ASSIGNED TASK: From the records below, output exactly the lines running from the line containing "(505, 188) = (564, 279): yellow" through the line containing "(407, 331) = (386, 234): brown", and no others.

◇ ◇ ◇ ◇ ◇ ◇ ◇

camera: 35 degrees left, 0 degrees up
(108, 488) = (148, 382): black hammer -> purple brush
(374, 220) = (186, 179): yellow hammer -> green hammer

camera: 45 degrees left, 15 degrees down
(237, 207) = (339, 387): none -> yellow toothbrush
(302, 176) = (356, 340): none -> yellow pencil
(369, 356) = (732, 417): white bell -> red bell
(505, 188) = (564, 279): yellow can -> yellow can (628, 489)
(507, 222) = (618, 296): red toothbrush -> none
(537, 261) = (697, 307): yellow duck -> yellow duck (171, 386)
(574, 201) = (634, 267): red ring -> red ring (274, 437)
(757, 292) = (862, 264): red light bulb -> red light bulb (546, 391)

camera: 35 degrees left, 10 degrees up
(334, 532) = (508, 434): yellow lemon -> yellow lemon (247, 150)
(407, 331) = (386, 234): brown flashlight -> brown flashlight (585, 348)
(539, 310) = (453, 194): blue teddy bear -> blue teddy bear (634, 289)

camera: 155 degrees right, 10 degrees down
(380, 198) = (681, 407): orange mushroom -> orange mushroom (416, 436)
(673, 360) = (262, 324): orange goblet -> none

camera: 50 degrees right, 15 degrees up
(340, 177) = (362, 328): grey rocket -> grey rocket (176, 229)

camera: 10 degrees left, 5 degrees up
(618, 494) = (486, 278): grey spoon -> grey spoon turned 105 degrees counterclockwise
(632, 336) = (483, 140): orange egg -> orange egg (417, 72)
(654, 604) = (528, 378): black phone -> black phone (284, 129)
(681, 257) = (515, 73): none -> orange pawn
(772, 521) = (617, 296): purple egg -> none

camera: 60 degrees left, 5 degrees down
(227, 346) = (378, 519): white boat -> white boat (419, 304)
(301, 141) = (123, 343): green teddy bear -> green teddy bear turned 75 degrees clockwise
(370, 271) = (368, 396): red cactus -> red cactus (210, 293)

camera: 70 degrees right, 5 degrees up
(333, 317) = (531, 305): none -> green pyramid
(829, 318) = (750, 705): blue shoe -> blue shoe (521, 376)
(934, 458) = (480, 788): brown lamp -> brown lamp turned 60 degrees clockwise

◇ ◇ ◇ ◇ ◇ ◇ ◇

EXERCISE RESULT:
(505, 188) = (564, 279): yellow can -> yellow can (628, 489)
(507, 222) = (618, 296): red toothbrush -> none
(537, 261) = (697, 307): yellow duck -> yellow duck (171, 386)
(574, 201) = (634, 267): red ring -> red ring (274, 437)
(757, 292) = (862, 264): red light bulb -> red light bulb (546, 391)

camera: 35 degrees left, 10 degrees up
(334, 532) = (508, 434): yellow lemon -> yellow lemon (247, 150)
(407, 331) = (386, 234): brown flashlight -> brown flashlight (585, 348)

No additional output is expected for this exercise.